(Object transformation records)
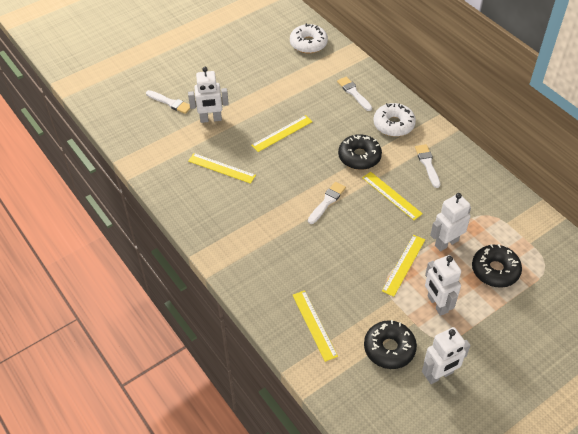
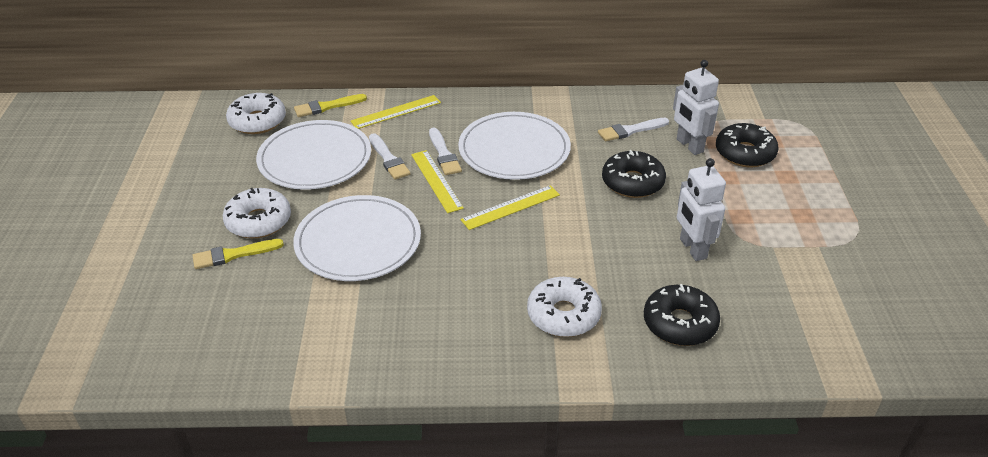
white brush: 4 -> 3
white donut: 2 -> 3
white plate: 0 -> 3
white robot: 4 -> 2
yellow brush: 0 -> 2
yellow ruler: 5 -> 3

What this task involves >> Copy out every line of the data exactly, leaving the images behind.

Response >>
white brush: 4 -> 3
white donut: 2 -> 3
white plate: 0 -> 3
white robot: 4 -> 2
yellow brush: 0 -> 2
yellow ruler: 5 -> 3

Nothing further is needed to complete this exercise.